TASK: Find all lines with the word "plus" in the material, then copy them.

DATASET EXCERPTS:
==========

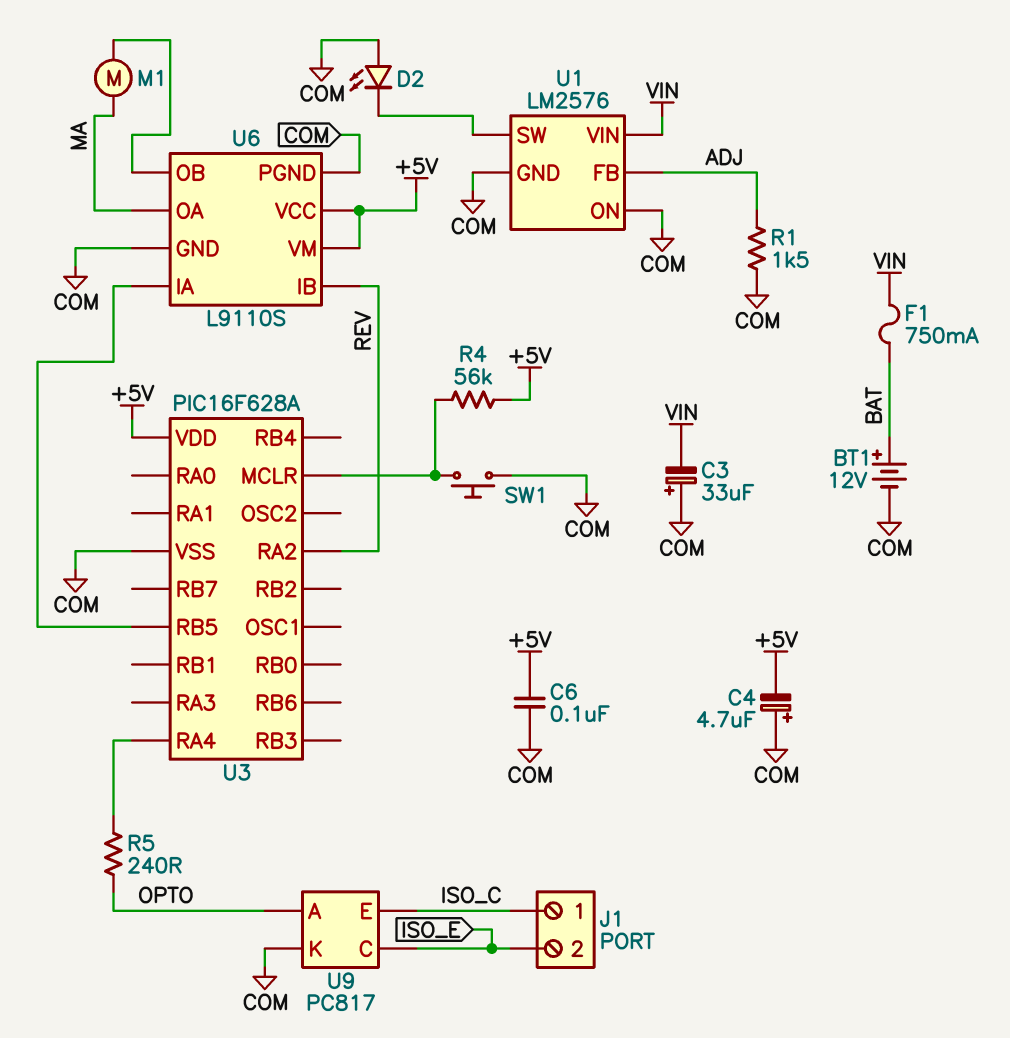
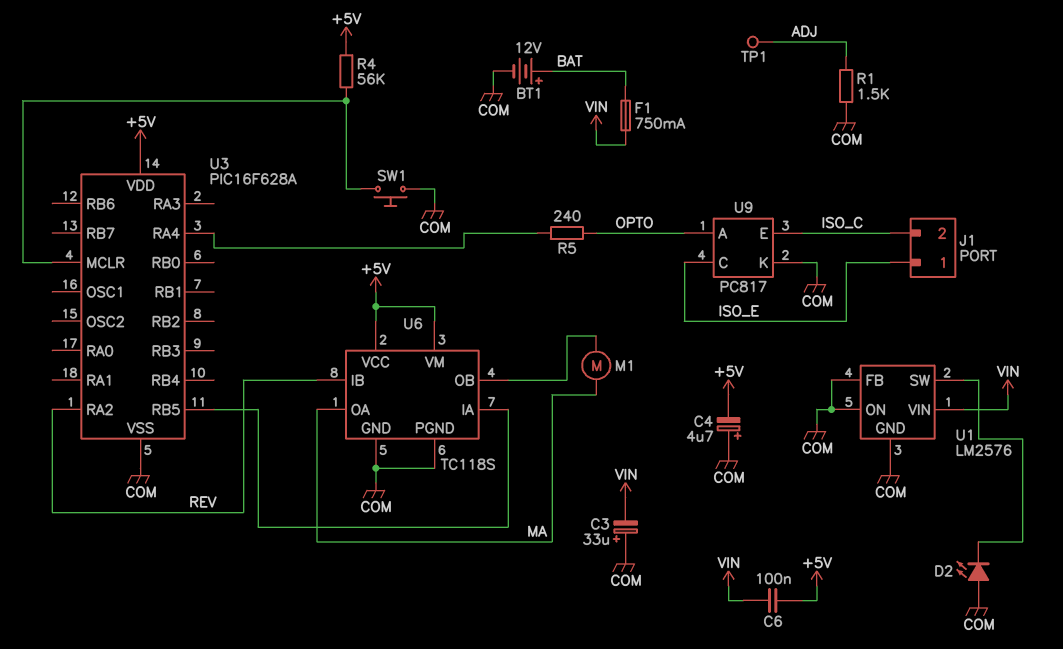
C6: 100nF (+5V, COM) -> 100nF (+5V, VIN)
J1 pin 1: ISO_C -> ISO_E
J1 pin 2: ISO_E -> ISO_C
TP1: none -> test point (ADJ)
U1 pin FB: ADJ -> COM
U6: L9110S -> TC118S

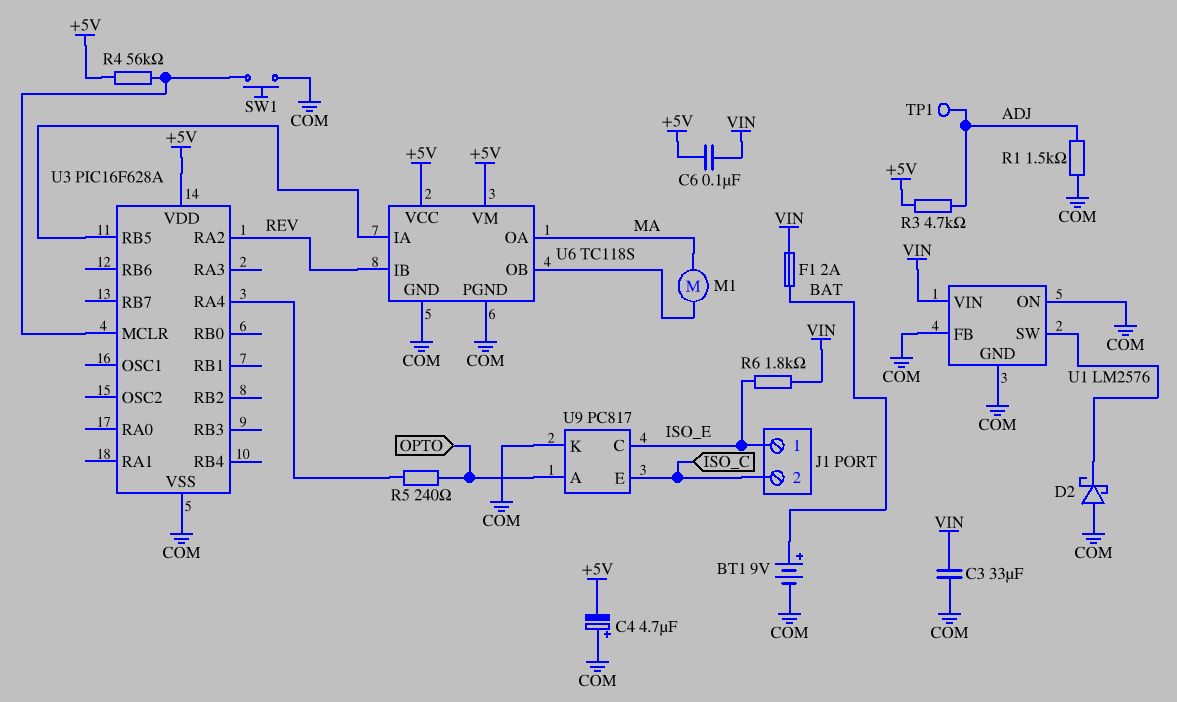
BT1: 12V (plus BAT, minus COM) -> 9V (plus BAT, minus COM)
C3: 33uF (plus COM, minus VIN) -> 33uF (COM, VIN)
D2: LED (A COM, K U1/SW) -> schottky (A COM, K U1/SW)
F1: 750mA (BAT, VIN) -> 2A (BAT, VIN)
R3: none -> 4.7k (+5V, ADJ)
R6: none -> 1.8k (ISO_E, VIN)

==========

OUTPUT BELOW:
BT1: 12V (plus BAT, minus COM) -> 9V (plus BAT, minus COM)
C3: 33uF (plus COM, minus VIN) -> 33uF (COM, VIN)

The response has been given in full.